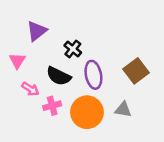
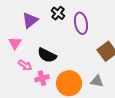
black cross: (73, 49) -> (58, 13), moved
purple ellipse: (93, 75) -> (81, 23), moved

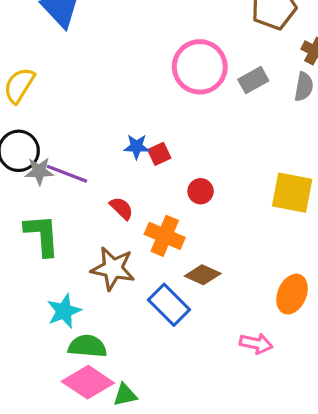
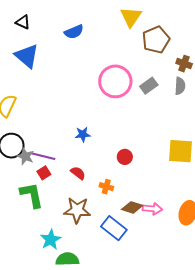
red square: (159, 154) -> (44, 173), moved
gray star: (39, 171) -> (25, 156), turned 30
orange cross: (165, 236) -> (106, 187), size x0.6
pink arrow: (256, 344) -> (152, 209), moved

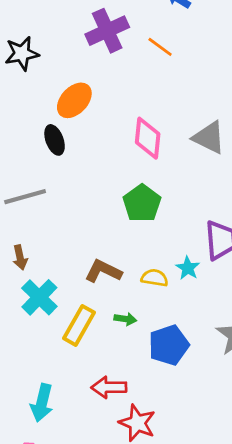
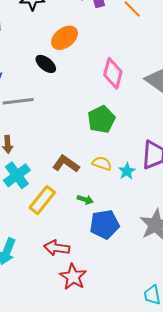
black ellipse: (55, 140) -> (46, 64), turned -40
yellow semicircle: (155, 278) -> (102, 163), moved
green arrow: (125, 319) -> (85, 200), moved

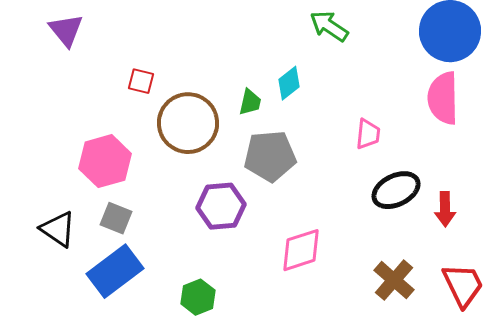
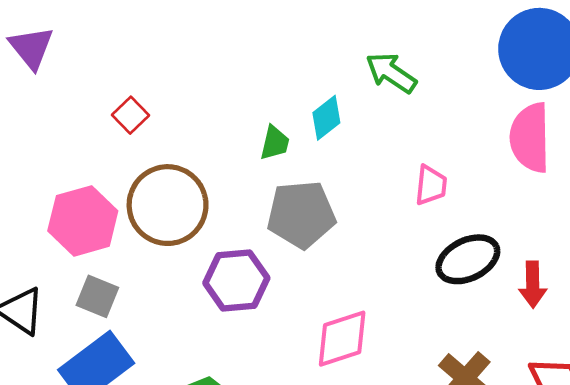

* _Work request_: In the answer, all of the material should appear exactly as given, with no picture carried over.

* _Response below_:
black cross: (73, 49) -> (58, 13), moved
purple ellipse: (93, 75) -> (81, 23), moved

red square: (159, 154) -> (44, 173), moved
gray star: (39, 171) -> (25, 156), turned 30
orange cross: (165, 236) -> (106, 187), size x0.6
pink arrow: (256, 344) -> (152, 209), moved

black ellipse: (55, 140) -> (46, 64), turned -40
yellow semicircle: (155, 278) -> (102, 163), moved
green arrow: (125, 319) -> (85, 200), moved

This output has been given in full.